◆ EXERCISE: Leave the images aside and output every entry exactly.

◆ THE RECORDS:

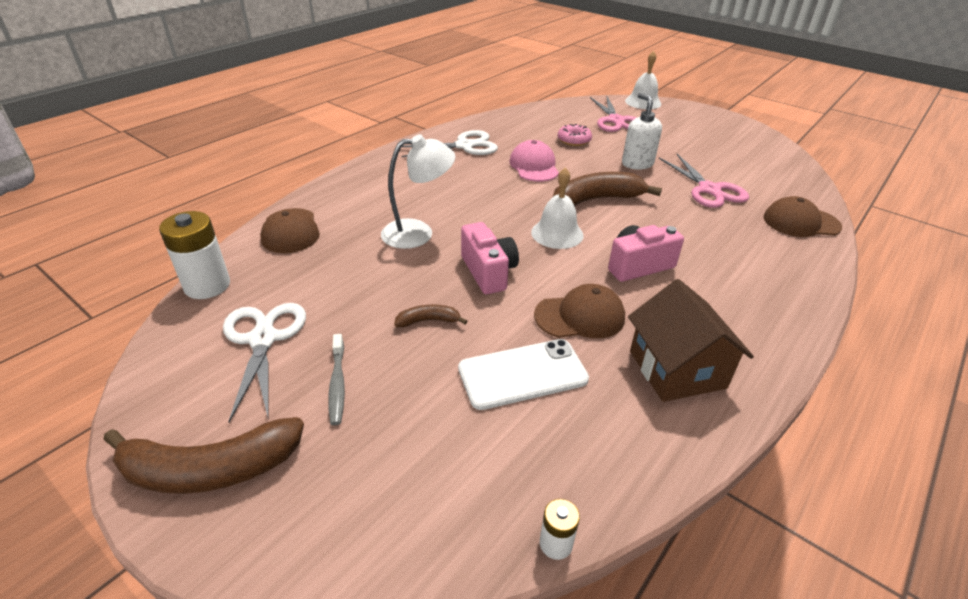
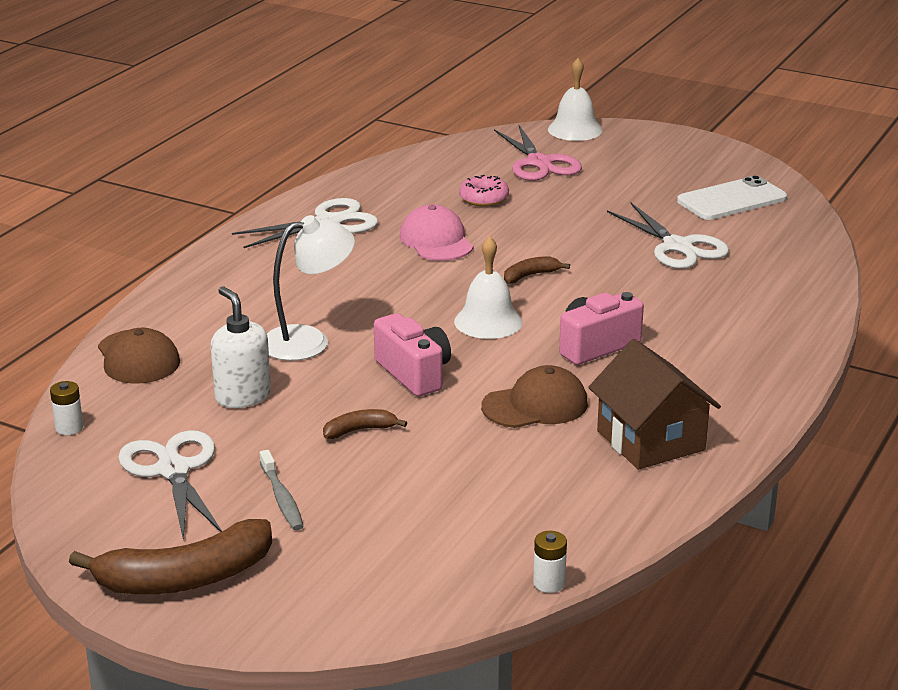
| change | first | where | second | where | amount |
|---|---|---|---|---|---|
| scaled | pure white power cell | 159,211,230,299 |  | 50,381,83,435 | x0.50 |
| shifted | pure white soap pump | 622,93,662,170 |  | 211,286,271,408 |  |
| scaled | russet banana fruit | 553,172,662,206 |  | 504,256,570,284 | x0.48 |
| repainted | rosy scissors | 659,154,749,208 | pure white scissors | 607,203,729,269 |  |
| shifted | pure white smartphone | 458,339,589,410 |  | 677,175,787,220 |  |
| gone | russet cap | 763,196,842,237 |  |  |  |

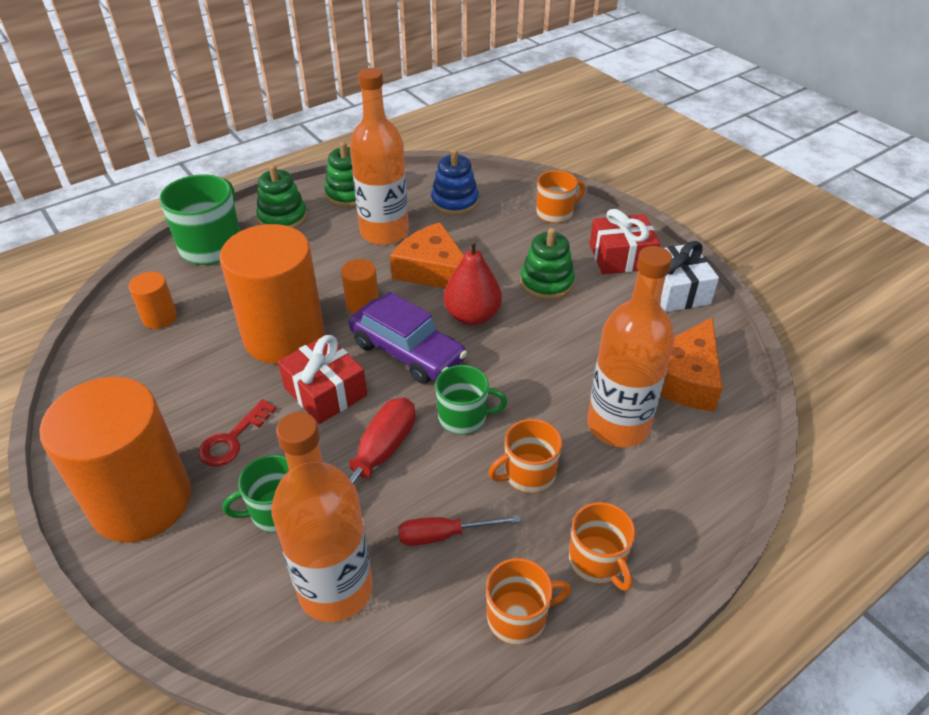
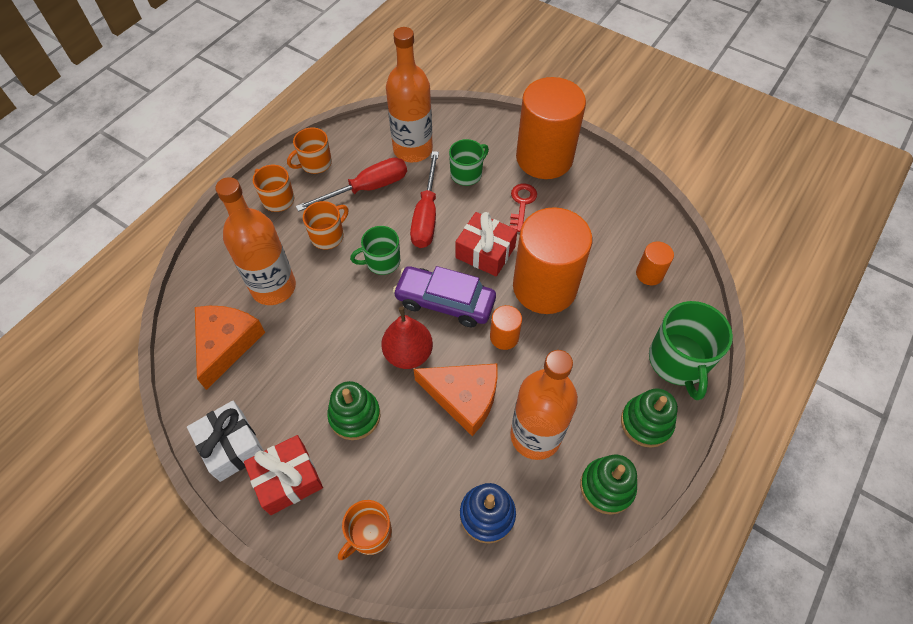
| change | first | where | second | where | amount |
|---|---|---|---|---|---|
| scaled | crimson hand screwdriver | 399,515,521,546 |  | 296,157,407,212 | x1.62 |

◆ EXERCISE SOLUTION:
| change | first | where | second | where | amount |
|---|---|---|---|---|---|
| scaled | pure white power cell | 159,211,230,299 |  | 50,381,83,435 | x0.50 |
| shifted | pure white soap pump | 622,93,662,170 |  | 211,286,271,408 |  |
| scaled | russet banana fruit | 553,172,662,206 |  | 504,256,570,284 | x0.48 |
| repainted | rosy scissors | 659,154,749,208 | pure white scissors | 607,203,729,269 |  |
| shifted | pure white smartphone | 458,339,589,410 |  | 677,175,787,220 |  |
| gone | russet cap | 763,196,842,237 |  |  |  |

| change | first | where | second | where | amount |
|---|---|---|---|---|---|
| scaled | crimson hand screwdriver | 399,515,521,546 |  | 296,157,407,212 | x1.62 |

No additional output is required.